◆ **Work item**
Output nothing except the lines from the one containing "none -> cyan 1x1 brick [718,525,771,578]" through the final line of the data, both included, typed exactly, minus the pictures.

[Image sets with object changes]

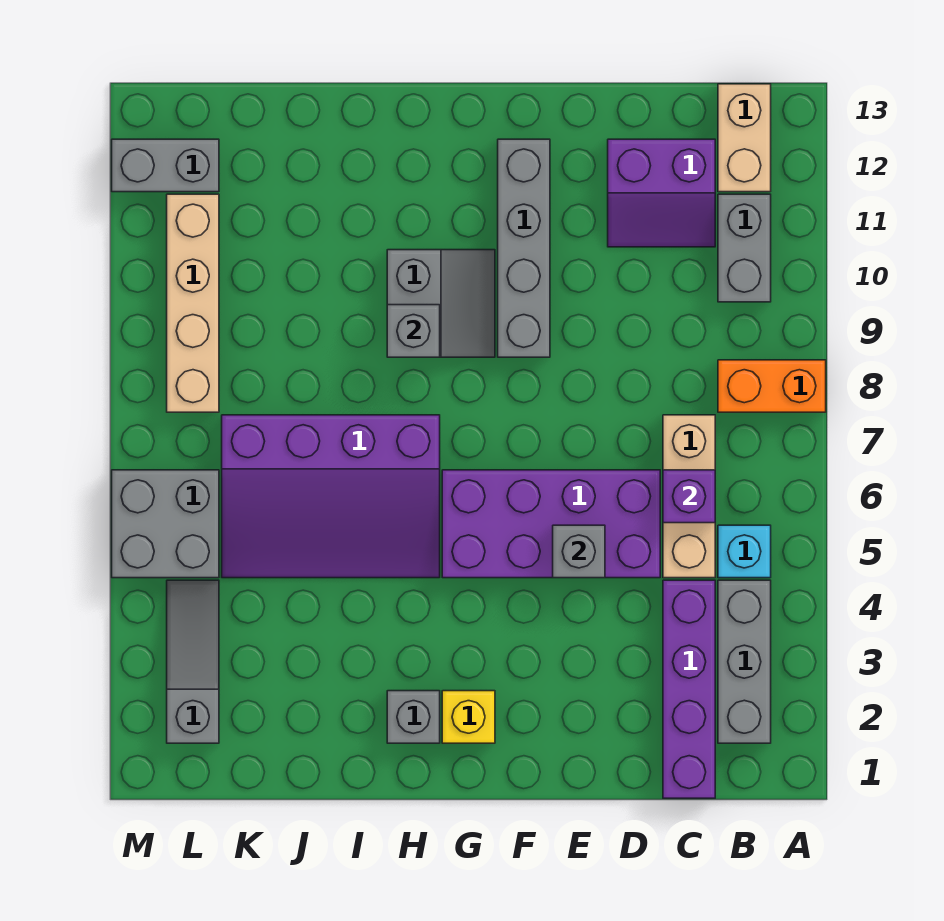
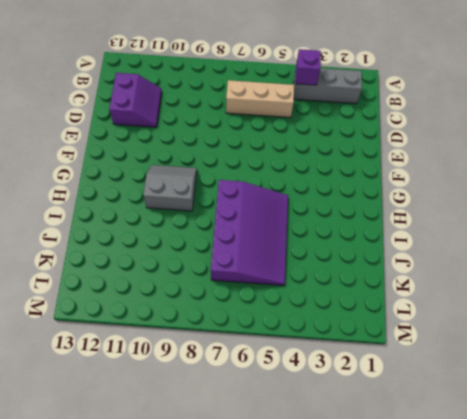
purple 1x1 brick [295,49,321,85] -> purple 1x1 brick moved to [663,470,715,523]
none -> orange 1x2 brick [718,360,826,412]
none -> cyan 1x1 brick [718,525,771,578]
none -> grey 1x2 brick [718,194,771,302]

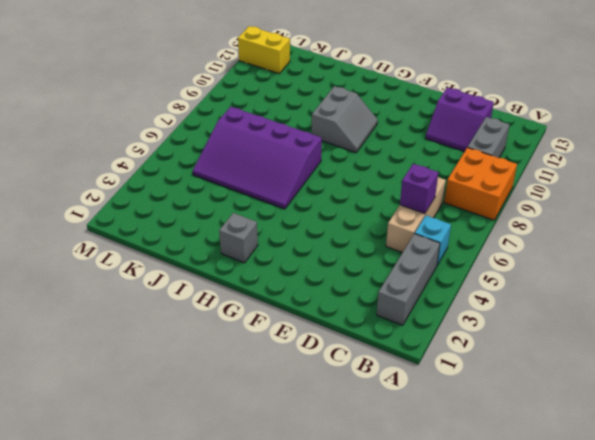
orange 2x2 brick [444,148,517,220] -> orange 1x2 brick [718,360,826,412]
yellow 1x2 brick [238,26,290,73] -> grey 1x2 brick [112,139,219,192]
none -> tan 1x2 brick [718,84,771,192]
none -> purple 1x4 brick [663,580,715,798]
none -> purple 2x4 brick [442,470,660,578]

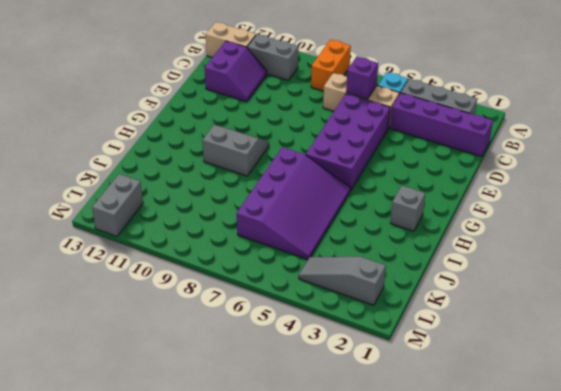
none -> grey 1x4 brick [498,139,550,357]
none -> yellow 1x1 brick [442,691,495,743]
none -> grey 2x2 brick [112,470,219,578]

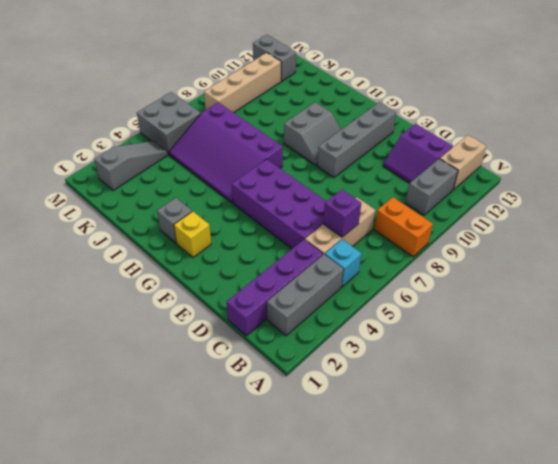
none -> grey 1x1 brick [553,525,605,578]
none -> grey 1x1 brick [387,305,440,357]

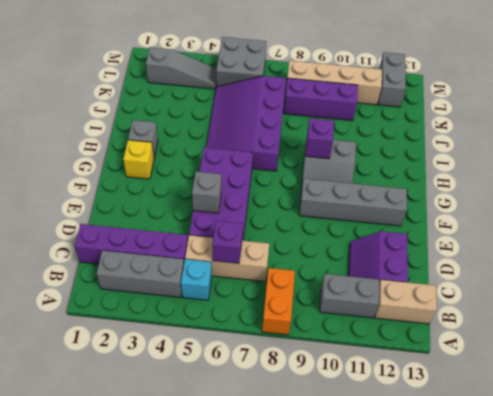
purple 1x1 brick [305,118,334,159] -> grey 1x1 brick [387,305,440,357]
purple 1x3 brick [284,78,358,121] -> none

◆ **Exercise response**
none -> cyan 1x1 brick [718,525,771,578]
none -> grey 1x2 brick [718,194,771,302]

orange 2x2 brick [444,148,517,220] -> orange 1x2 brick [718,360,826,412]
yellow 1x2 brick [238,26,290,73] -> grey 1x2 brick [112,139,219,192]
none -> tan 1x2 brick [718,84,771,192]
none -> purple 1x4 brick [663,580,715,798]
none -> purple 2x4 brick [442,470,660,578]

none -> grey 1x4 brick [498,139,550,357]
none -> yellow 1x1 brick [442,691,495,743]
none -> grey 2x2 brick [112,470,219,578]

none -> grey 1x1 brick [553,525,605,578]
none -> grey 1x1 brick [387,305,440,357]

purple 1x1 brick [305,118,334,159] -> grey 1x1 brick [387,305,440,357]
purple 1x3 brick [284,78,358,121] -> none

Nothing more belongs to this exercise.